Instructions for the task: Keep each line of the material that includes "white", and leave out the rest.

Data records:
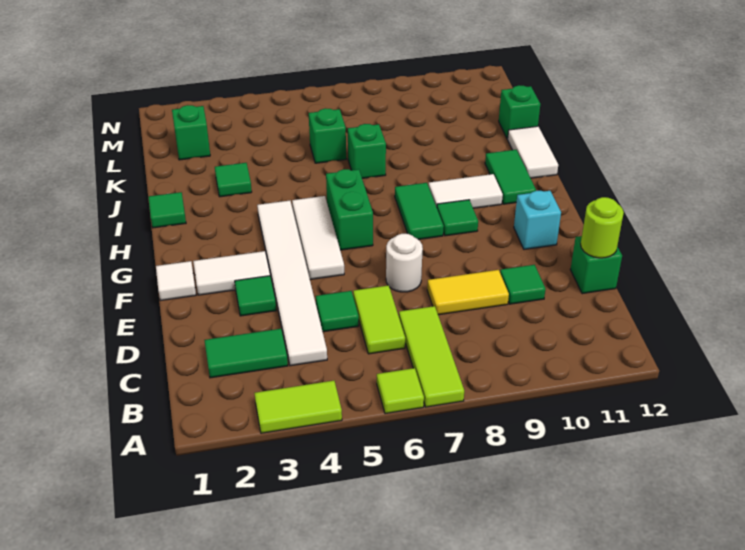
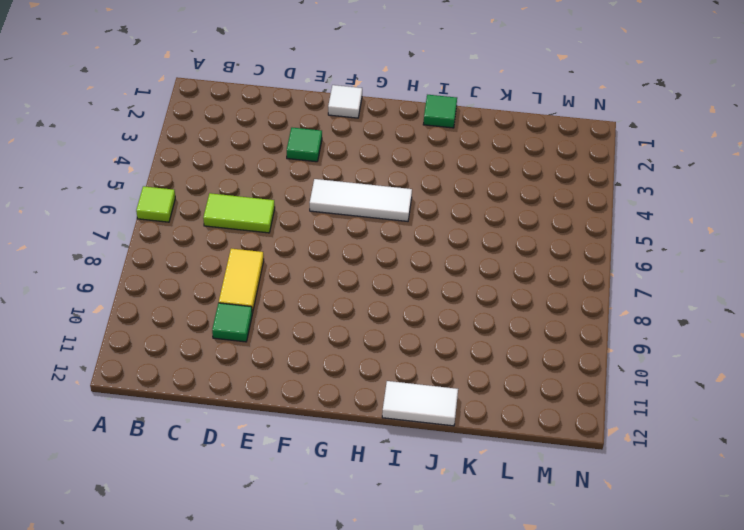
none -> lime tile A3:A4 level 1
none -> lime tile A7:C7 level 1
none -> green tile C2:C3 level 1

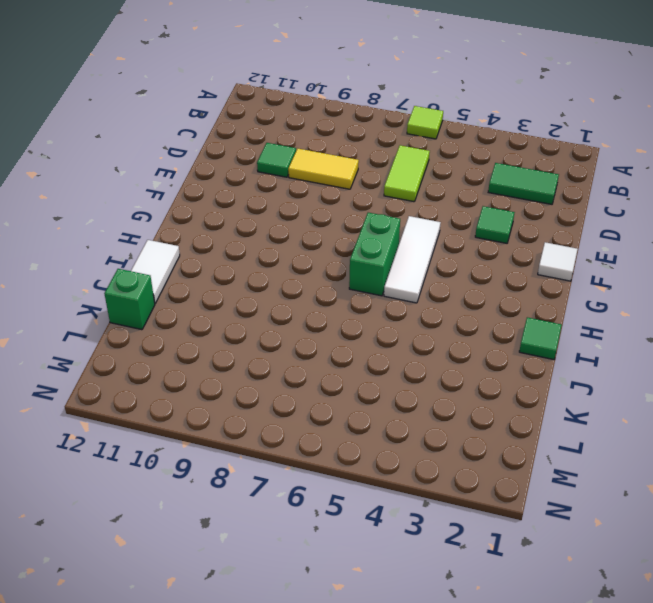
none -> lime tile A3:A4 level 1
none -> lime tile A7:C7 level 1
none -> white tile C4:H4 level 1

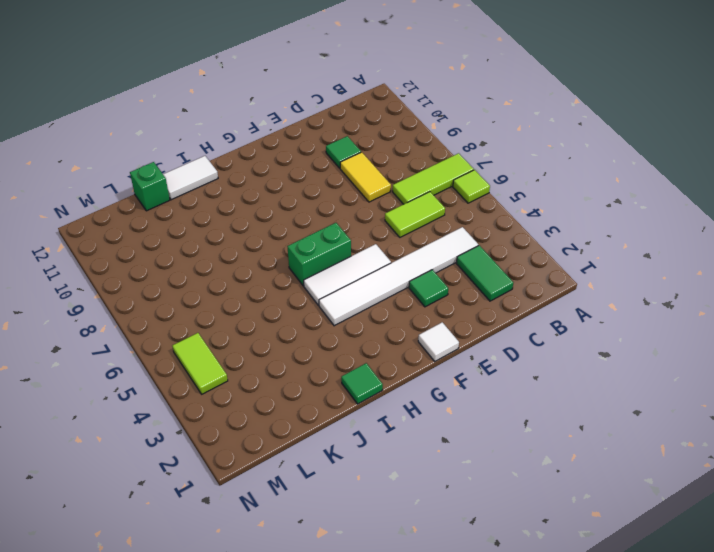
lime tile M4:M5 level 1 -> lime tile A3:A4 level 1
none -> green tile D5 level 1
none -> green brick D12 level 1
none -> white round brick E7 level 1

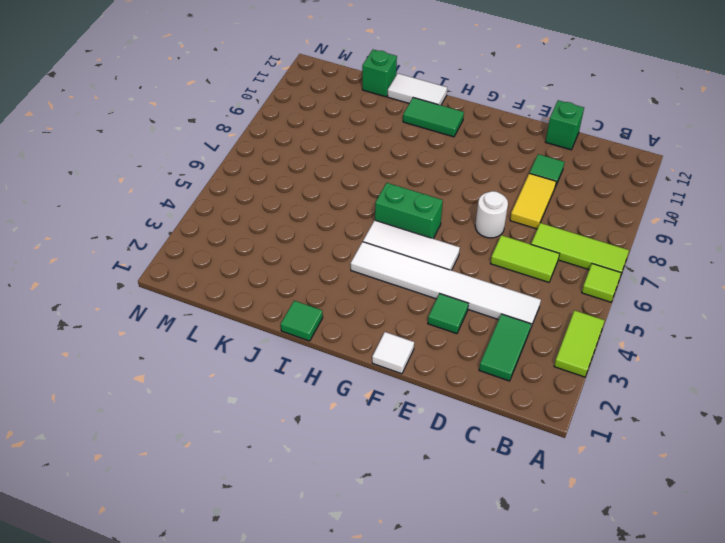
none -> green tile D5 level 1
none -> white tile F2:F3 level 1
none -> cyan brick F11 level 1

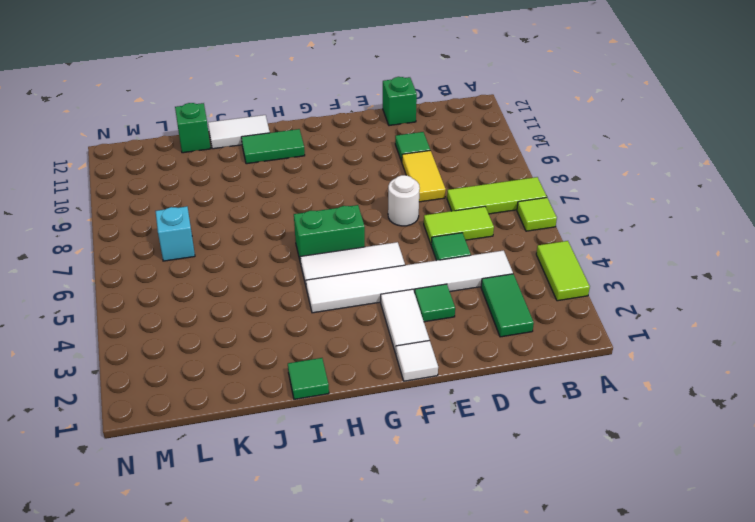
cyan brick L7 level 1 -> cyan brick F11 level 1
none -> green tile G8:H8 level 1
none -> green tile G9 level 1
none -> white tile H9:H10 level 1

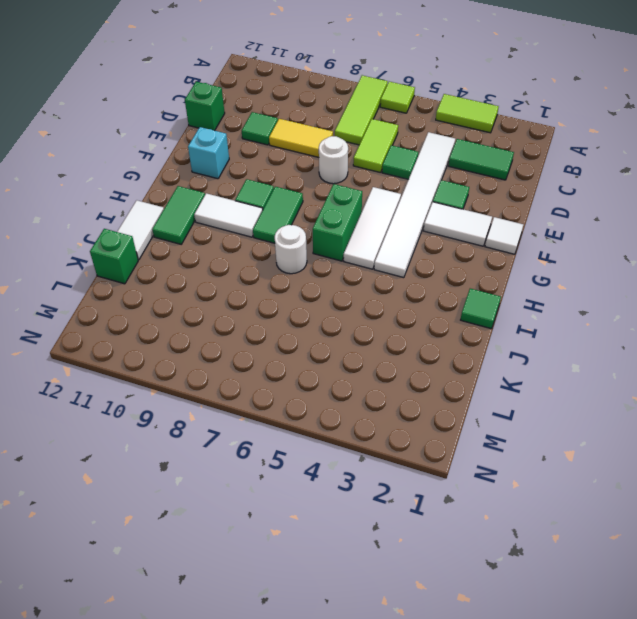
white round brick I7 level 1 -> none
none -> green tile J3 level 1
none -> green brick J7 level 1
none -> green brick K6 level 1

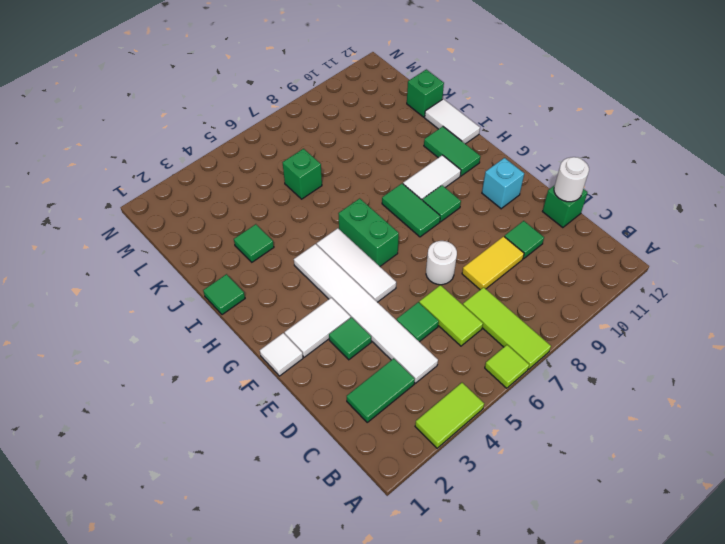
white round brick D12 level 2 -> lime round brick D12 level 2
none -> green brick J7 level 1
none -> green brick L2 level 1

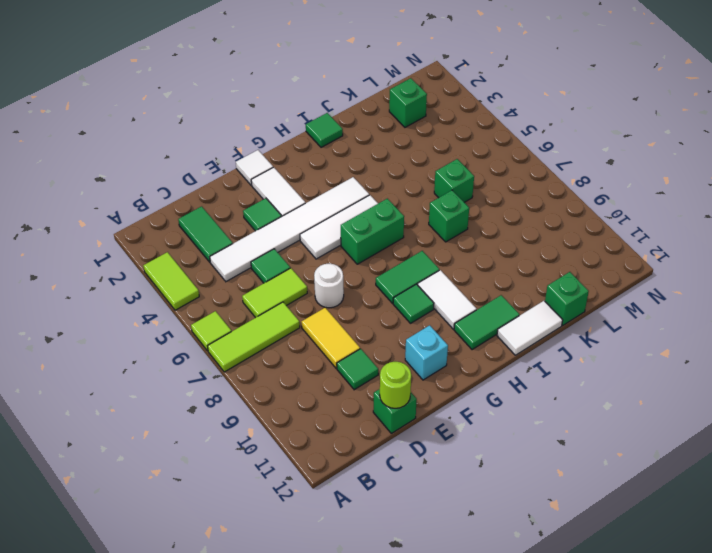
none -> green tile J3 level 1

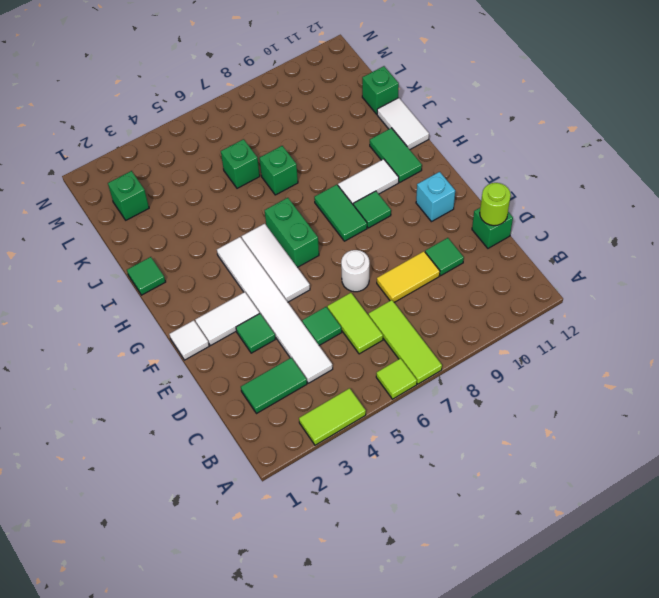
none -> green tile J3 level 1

Reply to the exercise:
none -> white tile C4:H4 level 1
none -> white round brick E7 level 1
none -> white tile F2:F3 level 1
none -> white tile H9:H10 level 1
white round brick I7 level 1 -> none
white round brick D12 level 2 -> lime round brick D12 level 2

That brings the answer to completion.